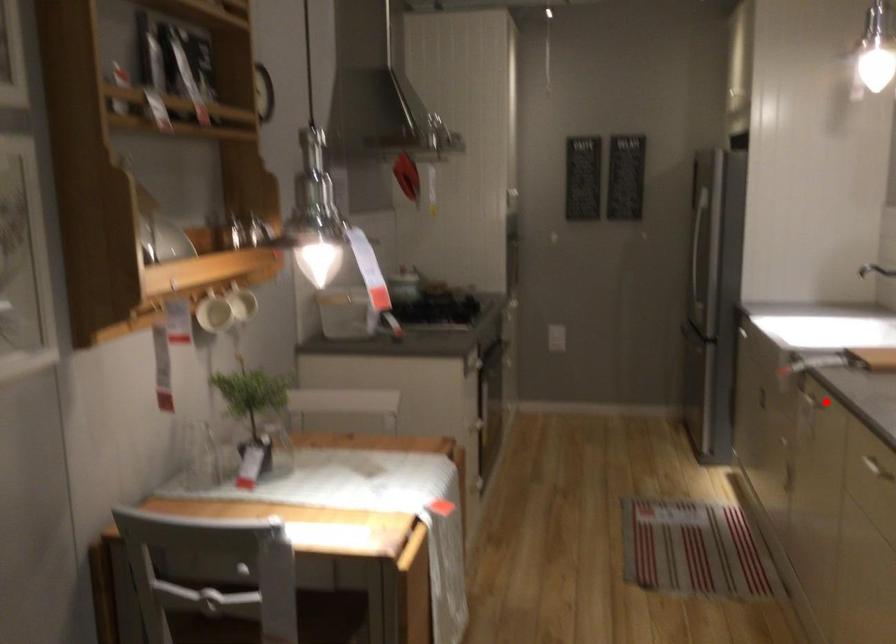
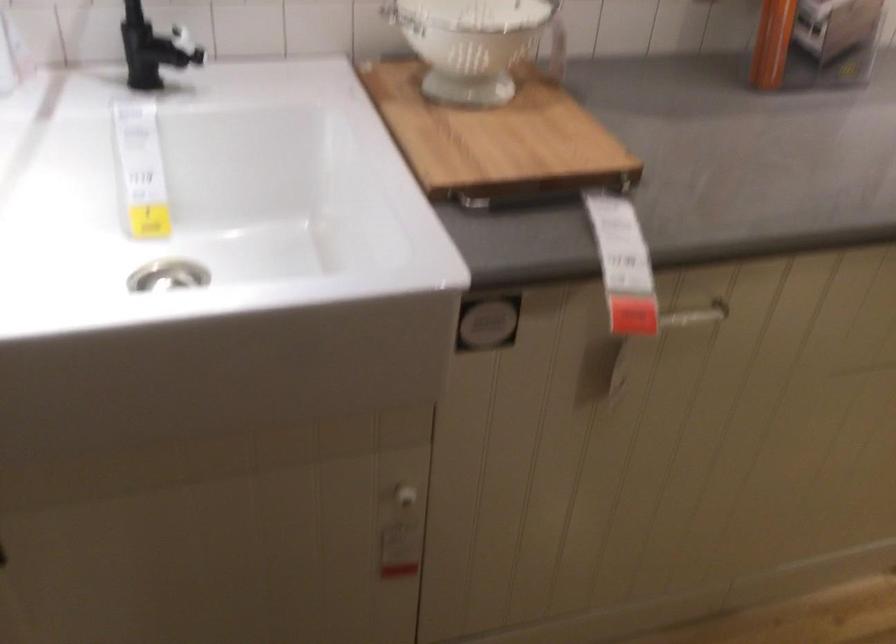
Question: I am providing you with two images of the same scene from different viewpoints. A red point is shown in image1. For the corresponding object point in image2, is it positioned nearer or farther from the camera?

Choices:
 (A) Nearer
 (B) Farther

Answer: (A)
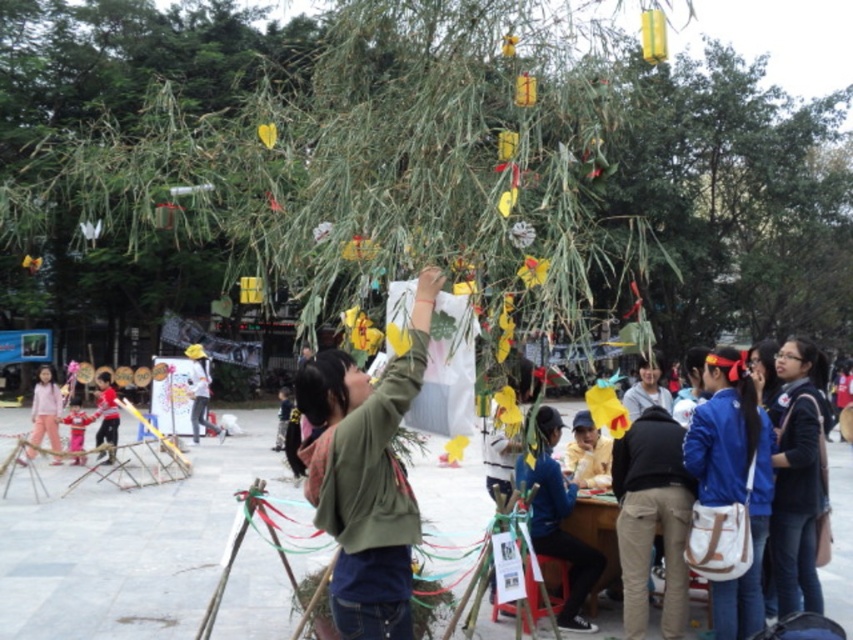
You are organizing a community event and need to decide which clothing item to use for a decoration. The light blue fabric at center and the red shirt at left are available. Which one is more suitable for hanging from the bamboo structure since it is thinner?

Result: The light blue fabric at center is thinner than the red shirt at left, so it is more suitable for hanging from the bamboo structure because its thinner material will drape better and require less support.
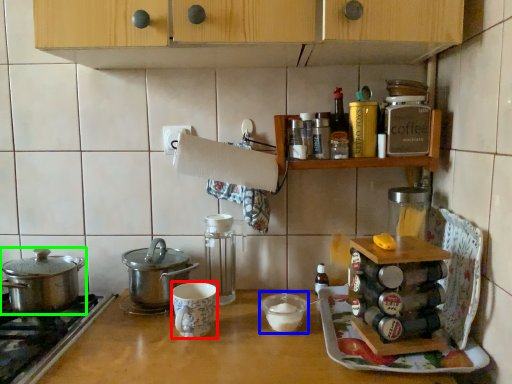
Question: Which is nearer to the mug (highlighted by a red box)? appliance (highlighted by a blue box) or kitchen appliance (highlighted by a green box).

Choices:
 (A) appliance
 (B) kitchen appliance

Answer: (A)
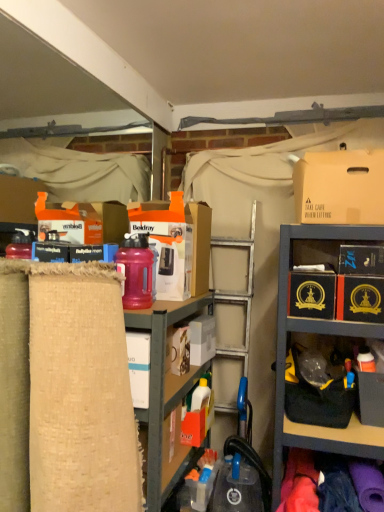
Question: Is black cardboard box at center-right, which is the third storage box in left-to-right order, beside black cardboard box at upper right, arranged as the second storage box when viewed from the right?

Choices:
 (A) no
 (B) yes

Answer: (A)

Question: Considering the relative sizes of black cardboard box at center-right, which is the third storage box in left-to-right order, and black cardboard box at upper right, the fourth storage box from the left, in the image provided, is black cardboard box at center-right, which is the third storage box in left-to-right order, smaller than black cardboard box at upper right, the fourth storage box from the left,?

Choices:
 (A) no
 (B) yes

Answer: (A)

Question: Is black cardboard box at center-right, which is the third storage box in left-to-right order, thinner than black cardboard box at upper right, the fourth storage box from the left?

Choices:
 (A) no
 (B) yes

Answer: (A)

Question: Is black cardboard box at center-right, acting as the third storage box starting from the right, to the left of black cardboard box at upper right, the fourth storage box from the left, from the viewer's perspective?

Choices:
 (A) yes
 (B) no

Answer: (A)

Question: Is black cardboard box at center-right, which is the third storage box in left-to-right order, completely or partially outside of black cardboard box at upper right, the fourth storage box from the left?

Choices:
 (A) yes
 (B) no

Answer: (A)

Question: In terms of height, does black cardboard box at center-right, which is the third storage box in left-to-right order, look taller or shorter compared to brown cardboard box at upper right?

Choices:
 (A) tall
 (B) short

Answer: (B)

Question: Considering the positions of point (317, 271) and point (306, 210), is point (317, 271) closer or farther from the camera than point (306, 210)?

Choices:
 (A) closer
 (B) farther

Answer: (B)

Question: Is black cardboard box at center-right, acting as the third storage box starting from the right, to the left or to the right of brown cardboard box at upper right in the image?

Choices:
 (A) left
 (B) right

Answer: (A)

Question: From a real-world perspective, is black cardboard box at center-right, acting as the third storage box starting from the right, above or below brown cardboard box at upper right?

Choices:
 (A) below
 (B) above

Answer: (A)

Question: From a real-world perspective, is burlap fabric at left above or below brown cardboard box at upper right?

Choices:
 (A) above
 (B) below

Answer: (B)

Question: Is point (130, 311) positioned closer to the camera than point (319, 214)?

Choices:
 (A) farther
 (B) closer

Answer: (B)

Question: Is burlap fabric at left spatially inside brown cardboard box at upper right, or outside of it?

Choices:
 (A) inside
 (B) outside

Answer: (B)

Question: From the image's perspective, is burlap fabric at left above or below brown cardboard box at upper right?

Choices:
 (A) above
 (B) below

Answer: (B)

Question: Considering the positions of pink matte water bottle at center-left and black cardboard box at center-right, acting as the third storage box starting from the right, in the image, is pink matte water bottle at center-left taller or shorter than black cardboard box at center-right, acting as the third storage box starting from the right,?

Choices:
 (A) tall
 (B) short

Answer: (A)

Question: Is pink matte water bottle at center-left inside or outside of black cardboard box at center-right, acting as the third storage box starting from the right?

Choices:
 (A) outside
 (B) inside

Answer: (A)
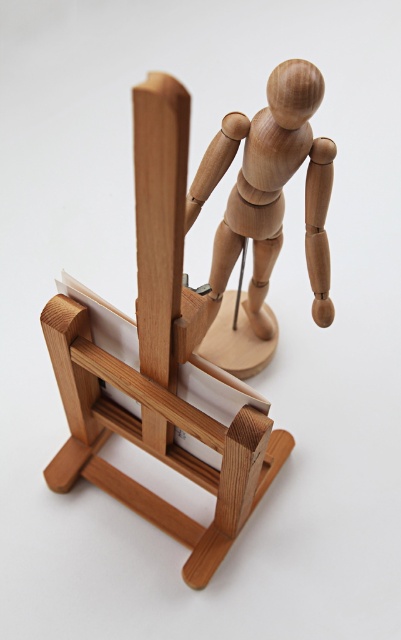
Identify the location of natural wood mannequin at center. (194, 308).

Does natural wood mannequin at center appear on the right side of natural wood mannequin at upper center?

Incorrect, natural wood mannequin at center is not on the right side of natural wood mannequin at upper center.

Identify the location of natural wood mannequin at center. (194, 308).

Locate an element on the screen. This screenshot has width=401, height=640. natural wood mannequin at center is located at coordinates (194, 308).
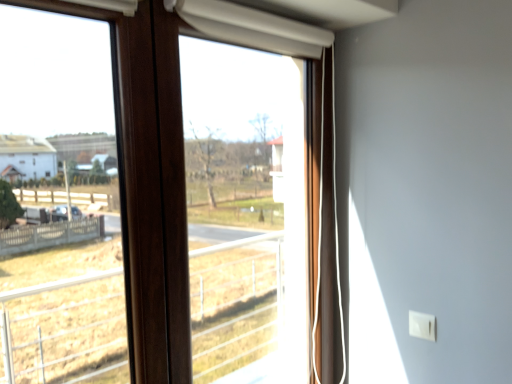
Question: From the image's perspective, is wooden frame at center located above or below transparent plastic window screen at center?

Choices:
 (A) below
 (B) above

Answer: (A)

Question: Is point (119, 99) positioned closer to the camera than point (292, 200)?

Choices:
 (A) closer
 (B) farther

Answer: (A)

Question: Visually, is wooden frame at center positioned to the left or to the right of transparent plastic window screen at center?

Choices:
 (A) right
 (B) left

Answer: (B)

Question: From their relative heights in the image, would you say transparent plastic window screen at center is taller or shorter than wooden frame at center?

Choices:
 (A) short
 (B) tall

Answer: (A)

Question: Is transparent plastic window screen at center bigger or smaller than wooden frame at center?

Choices:
 (A) small
 (B) big

Answer: (A)

Question: From the image's perspective, is transparent plastic window screen at center located above or below wooden frame at center?

Choices:
 (A) below
 (B) above

Answer: (B)

Question: Would you say transparent plastic window screen at center is to the left or to the right of wooden frame at center in the picture?

Choices:
 (A) right
 (B) left

Answer: (A)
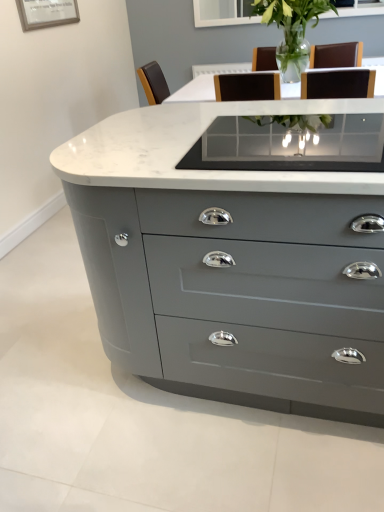
Question: In the image, is clear glass table at center on the left side or the right side of matte gray chest of drawers at center?

Choices:
 (A) right
 (B) left

Answer: (A)

Question: From the image's perspective, is clear glass table at center above or below matte gray chest of drawers at center?

Choices:
 (A) below
 (B) above

Answer: (B)

Question: Considering the real-world distances, which object is closest to the clear glass vase at center?

Choices:
 (A) clear glass table at center
 (B) matte gray chest of drawers at center

Answer: (A)

Question: Which object is positioned farthest from the clear glass vase at center?

Choices:
 (A) matte gray chest of drawers at center
 (B) clear glass table at center

Answer: (A)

┄┄┄┄┄┄┄┄┄┄┄┄┄┄┄┄┄┄┄┄

**TASK GOAL:** Go through the entries above and keep only the lines that contain the word "inside", copying each one unchanged.

**FULL OUTPUT:**
Question: Is burlap fabric at left spatially inside brown cardboard box at upper right, or outside of it?
 (A) inside
Question: Is pink matte water bottle at center-left inside or outside of black cardboard box at center-right, acting as the third storage box starting from the right?
 (B) inside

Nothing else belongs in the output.